*TASK INSTRUCTIONS*: Type out the entries below again, character for character.
====== DATASET RECORDS ======
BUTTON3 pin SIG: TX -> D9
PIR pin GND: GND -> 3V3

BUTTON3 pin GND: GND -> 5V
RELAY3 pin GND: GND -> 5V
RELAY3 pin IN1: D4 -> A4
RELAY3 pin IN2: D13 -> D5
======
*WRITTEN SOLUTION*:
BUTTON3 pin SIG: TX -> D9
PIR pin GND: GND -> 3V3

BUTTON3 pin GND: GND -> 5V
RELAY3 pin GND: GND -> 5V
RELAY3 pin IN1: D4 -> A4
RELAY3 pin IN2: D13 -> D5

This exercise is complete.